── Material provided
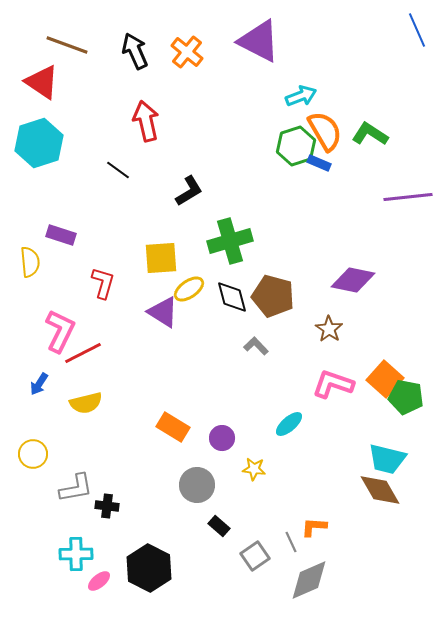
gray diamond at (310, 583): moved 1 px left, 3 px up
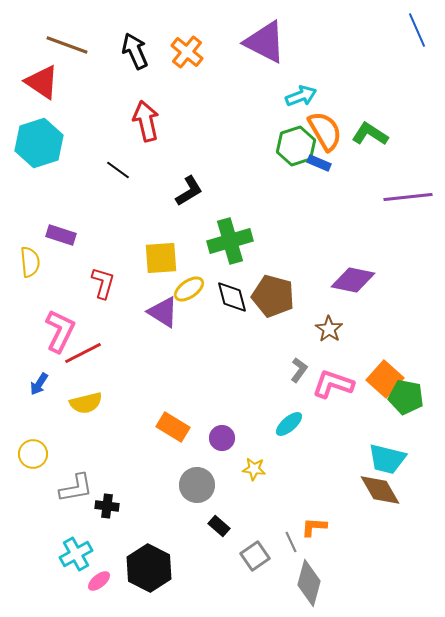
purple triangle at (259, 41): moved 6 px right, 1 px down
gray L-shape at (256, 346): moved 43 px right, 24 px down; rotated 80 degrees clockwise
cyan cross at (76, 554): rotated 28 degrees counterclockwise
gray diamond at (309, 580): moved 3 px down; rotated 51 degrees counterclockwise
────
── Material provided
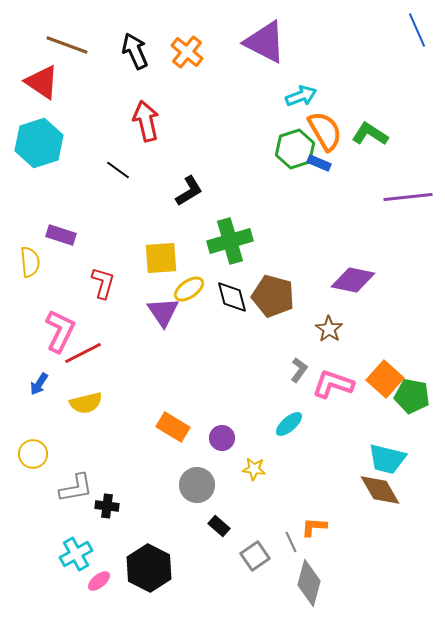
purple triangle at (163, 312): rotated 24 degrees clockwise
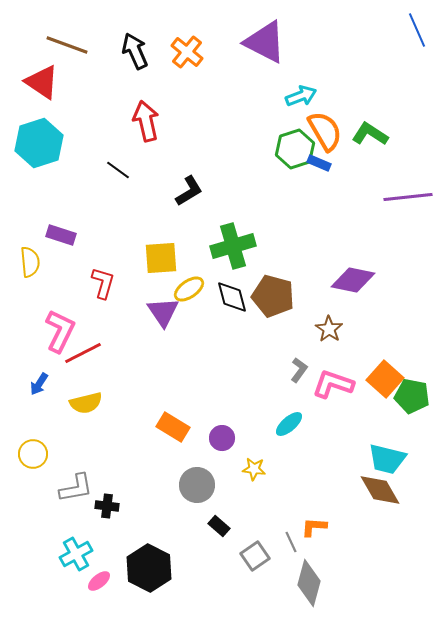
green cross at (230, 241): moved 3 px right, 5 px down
────
Task brief: Render the stretch of records from the line containing "purple triangle at (163, 312): rotated" through the line containing "green cross at" as a Markdown table with the columns Row and Entry, one numbered row per line. Leave out blank lines and the picture lines.

Worked solution:
| Row | Entry |
|---|---|
| 1 | purple triangle at (163, 312): rotated 24 degrees clockwise |
| 2 | green cross at (230, 241): moved 3 px right, 5 px down |